Coordinate-based object records:
Content starts

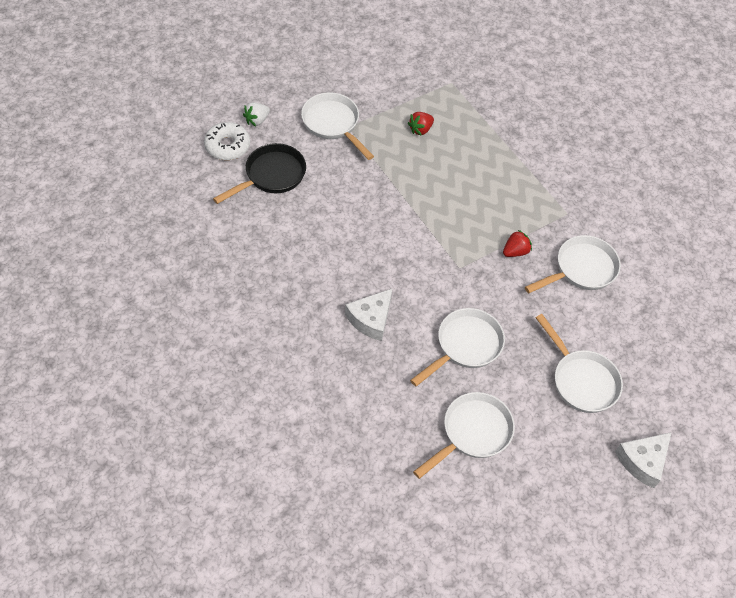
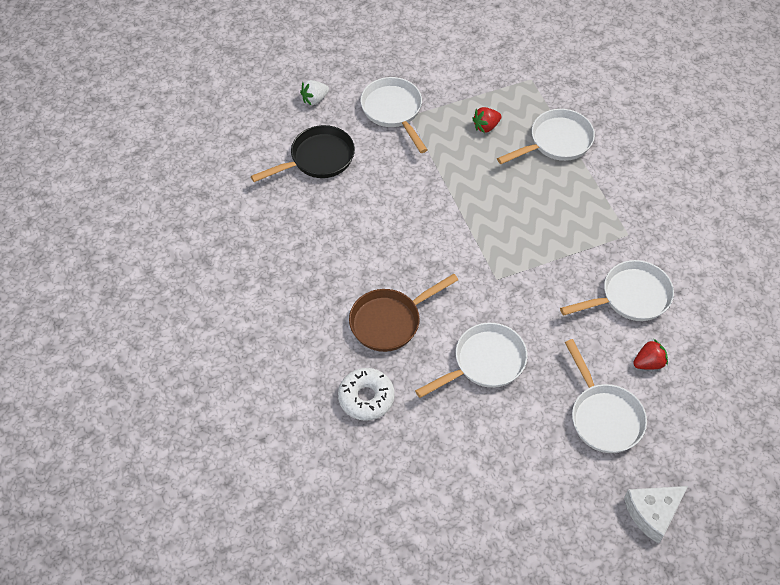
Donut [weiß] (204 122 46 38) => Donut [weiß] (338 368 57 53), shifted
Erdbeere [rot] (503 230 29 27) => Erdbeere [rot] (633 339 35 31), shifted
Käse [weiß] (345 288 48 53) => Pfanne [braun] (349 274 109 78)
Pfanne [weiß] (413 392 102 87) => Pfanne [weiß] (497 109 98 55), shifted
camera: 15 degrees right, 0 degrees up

Content ends

What you output should match the records line for line, minus the pictures.

Donut [weiß] (204 122 46 38) => Donut [weiß] (338 368 57 53), shifted
Erdbeere [rot] (503 230 29 27) => Erdbeere [rot] (633 339 35 31), shifted
Käse [weiß] (345 288 48 53) => Pfanne [braun] (349 274 109 78)
Pfanne [weiß] (413 392 102 87) => Pfanne [weiß] (497 109 98 55), shifted
camera: 15 degrees right, 0 degrees up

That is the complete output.